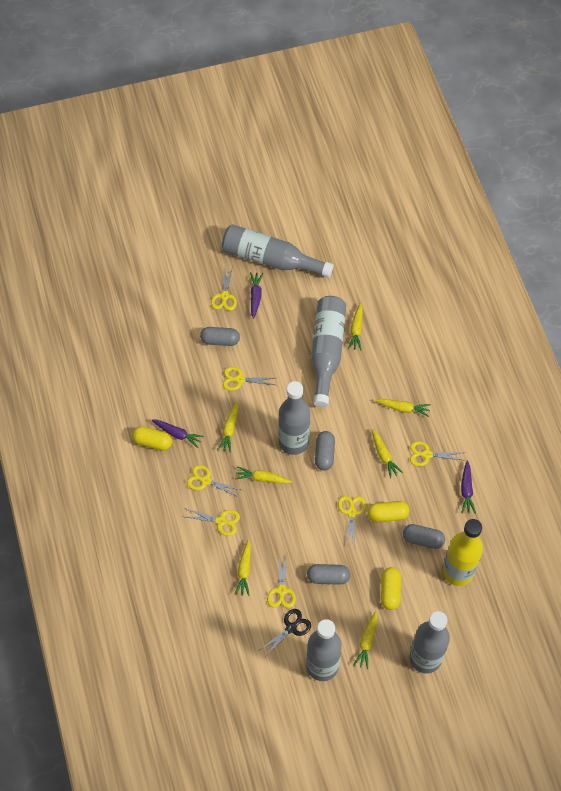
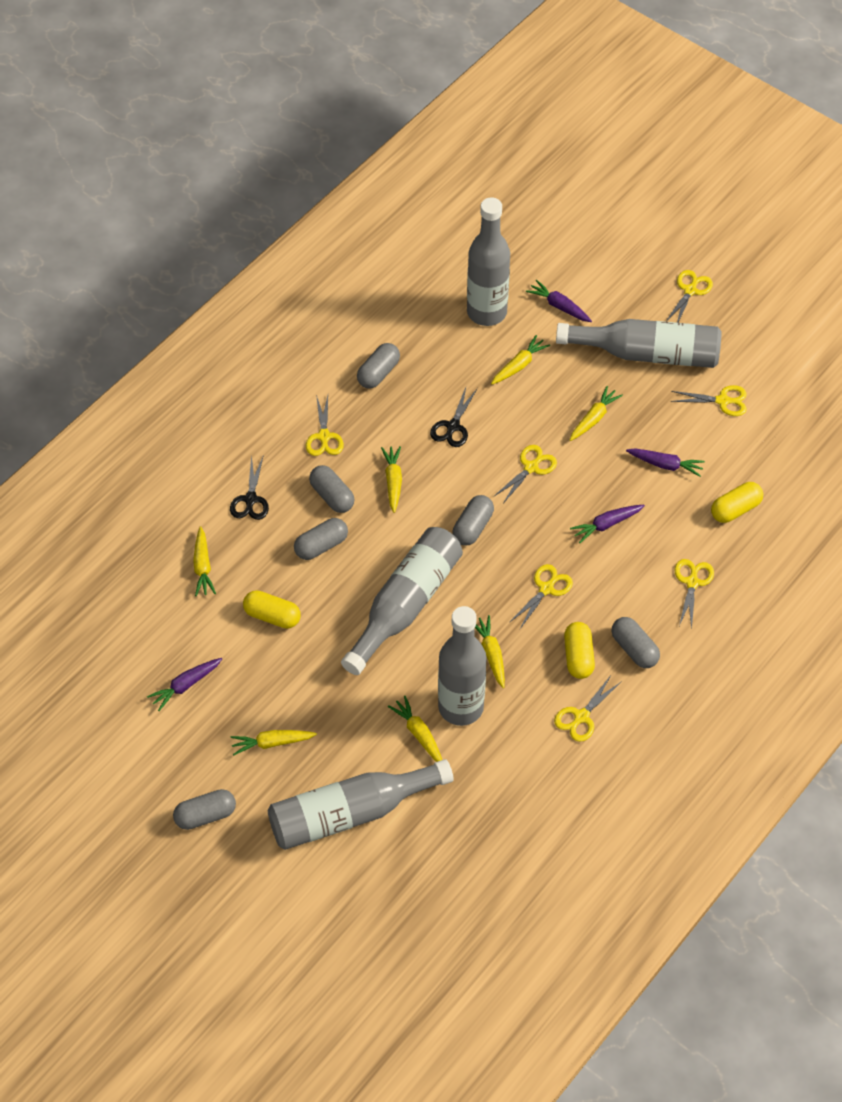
black scissors: 1 -> 2
grey capsule: 4 -> 6
purple carrot: 3 -> 4
yellow bottle: 1 -> 0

--- WORK TASK ---
The material above holds pictures; copy everything else in it exactly.

--- ANSWER FOR THIS EXERCISE ---
black scissors: 1 -> 2
grey capsule: 4 -> 6
purple carrot: 3 -> 4
yellow bottle: 1 -> 0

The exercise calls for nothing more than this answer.